[EXERCISE GOAL]:
Below is a listing; repeat exactly the lines from the one containing "yellow apple: 3 -> 1" to the one containing "green can: 8 -> 7", both included.
- - -
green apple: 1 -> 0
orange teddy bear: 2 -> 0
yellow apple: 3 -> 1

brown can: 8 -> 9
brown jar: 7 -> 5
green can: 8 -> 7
- - -
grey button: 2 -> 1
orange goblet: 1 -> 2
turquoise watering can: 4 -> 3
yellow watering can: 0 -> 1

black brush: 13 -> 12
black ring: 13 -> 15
- - -
[OUTPUT]:
yellow apple: 3 -> 1

brown can: 8 -> 9
brown jar: 7 -> 5
green can: 8 -> 7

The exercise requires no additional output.